* _INFORMATION SUPPLIED_
++++

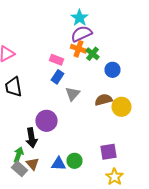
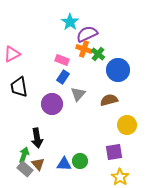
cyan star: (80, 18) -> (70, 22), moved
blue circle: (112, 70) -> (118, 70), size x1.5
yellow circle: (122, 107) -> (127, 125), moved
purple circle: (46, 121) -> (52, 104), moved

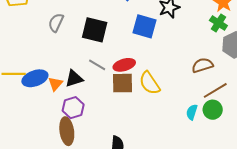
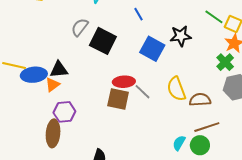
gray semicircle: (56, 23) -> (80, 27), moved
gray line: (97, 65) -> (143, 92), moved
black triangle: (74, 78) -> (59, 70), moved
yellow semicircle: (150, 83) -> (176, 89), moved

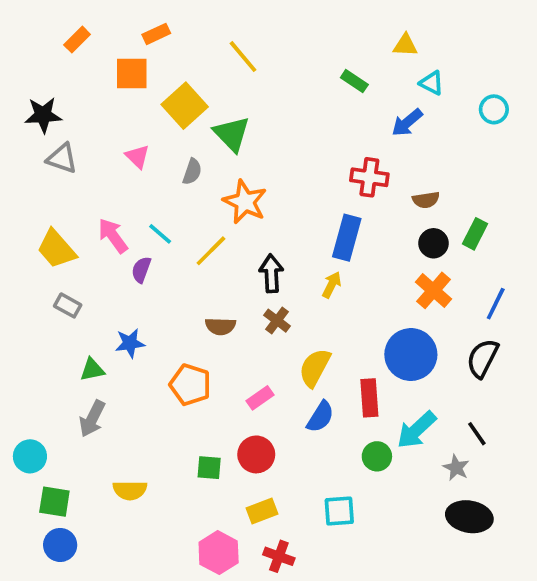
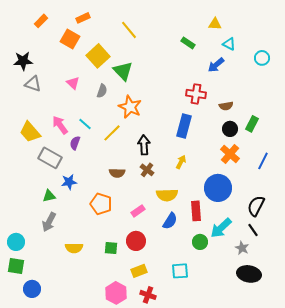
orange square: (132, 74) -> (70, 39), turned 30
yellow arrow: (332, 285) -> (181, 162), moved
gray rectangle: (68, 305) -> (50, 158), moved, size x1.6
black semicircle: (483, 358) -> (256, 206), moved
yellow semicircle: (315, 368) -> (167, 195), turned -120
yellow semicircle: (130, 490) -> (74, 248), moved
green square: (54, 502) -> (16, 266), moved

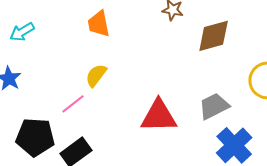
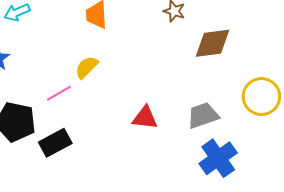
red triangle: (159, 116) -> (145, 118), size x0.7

++++

* _WHAT IS NEEDED_
Everything in the listing, except its images, should be set down exactly.

* _ANSWER BOX_
cyan star: (80, 18) -> (70, 22), moved
blue circle: (112, 70) -> (118, 70), size x1.5
yellow circle: (122, 107) -> (127, 125), moved
purple circle: (46, 121) -> (52, 104), moved

gray semicircle: (56, 23) -> (80, 27), moved
gray line: (97, 65) -> (143, 92), moved
black triangle: (74, 78) -> (59, 70), moved
yellow semicircle: (150, 83) -> (176, 89), moved

orange square: (132, 74) -> (70, 39), turned 30
yellow arrow: (332, 285) -> (181, 162), moved
gray rectangle: (68, 305) -> (50, 158), moved, size x1.6
black semicircle: (483, 358) -> (256, 206), moved
yellow semicircle: (315, 368) -> (167, 195), turned -120
yellow semicircle: (130, 490) -> (74, 248), moved
green square: (54, 502) -> (16, 266), moved

red triangle: (159, 116) -> (145, 118), size x0.7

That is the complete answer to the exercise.